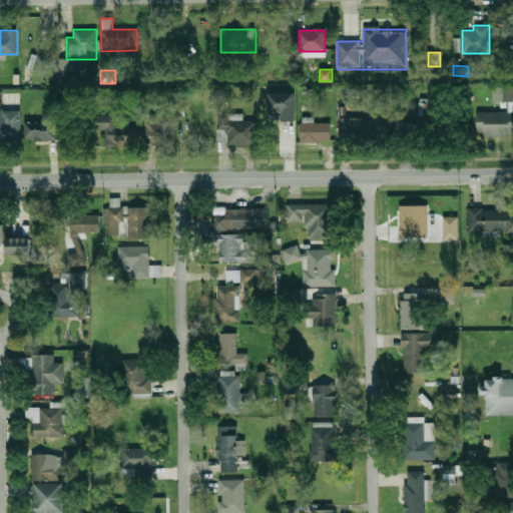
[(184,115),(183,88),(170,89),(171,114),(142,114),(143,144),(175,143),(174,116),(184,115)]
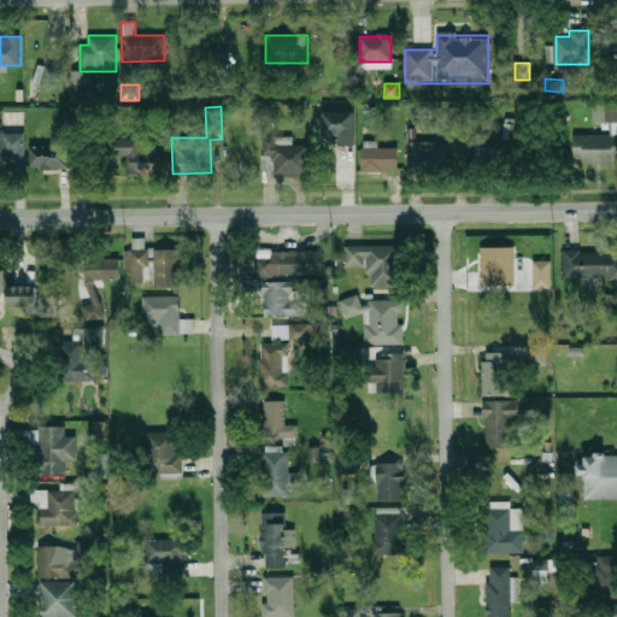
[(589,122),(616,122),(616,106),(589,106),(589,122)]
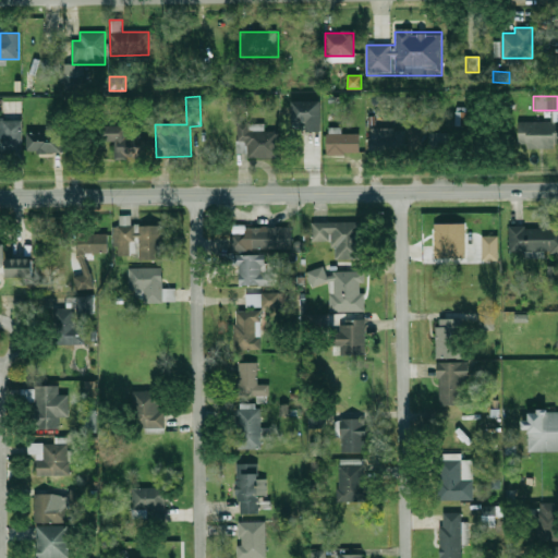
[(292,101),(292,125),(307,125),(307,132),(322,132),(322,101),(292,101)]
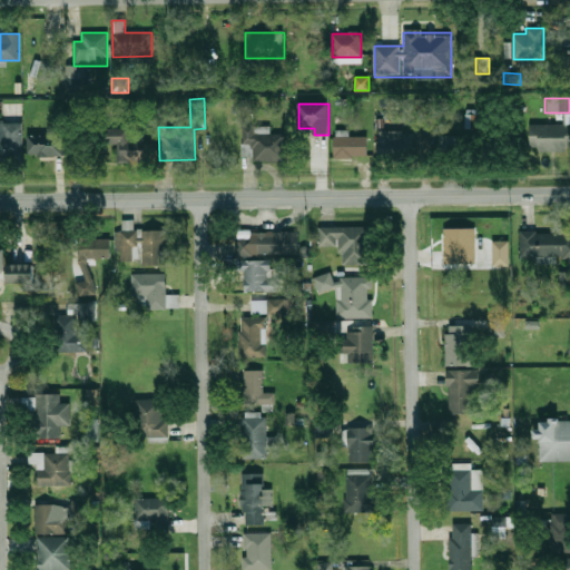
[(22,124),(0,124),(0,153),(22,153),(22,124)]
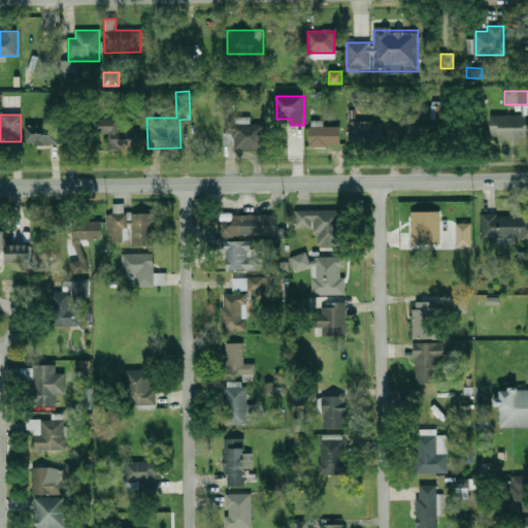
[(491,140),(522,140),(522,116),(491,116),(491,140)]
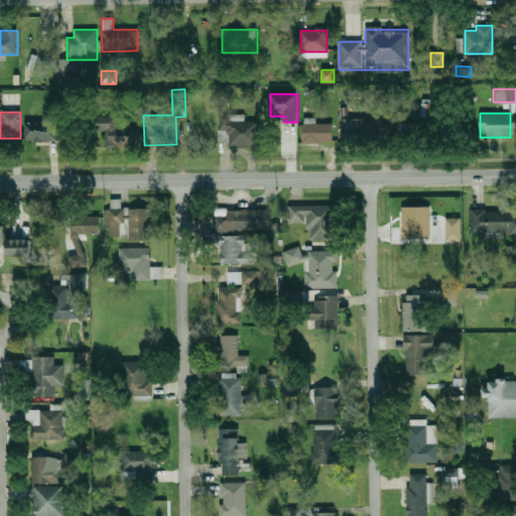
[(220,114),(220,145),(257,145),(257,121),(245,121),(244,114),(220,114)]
---+---
> **Assigned task**: All lines from the start of the entries above through the line containing "[(491,140),(522,140),(522,116),(491,116),(491,140)]" are to be given again exactly; the pictures are not.

> **Response to the task**:
[(184,115),(183,88),(170,89),(171,114),(142,114),(143,144),(175,143),(174,116),(184,115)]
[(589,122),(616,122),(616,106),(589,106),(589,122)]
[(292,101),(292,125),(307,125),(307,132),(322,132),(322,101),(292,101)]
[(22,124),(0,124),(0,153),(22,153),(22,124)]
[(491,140),(522,140),(522,116),(491,116),(491,140)]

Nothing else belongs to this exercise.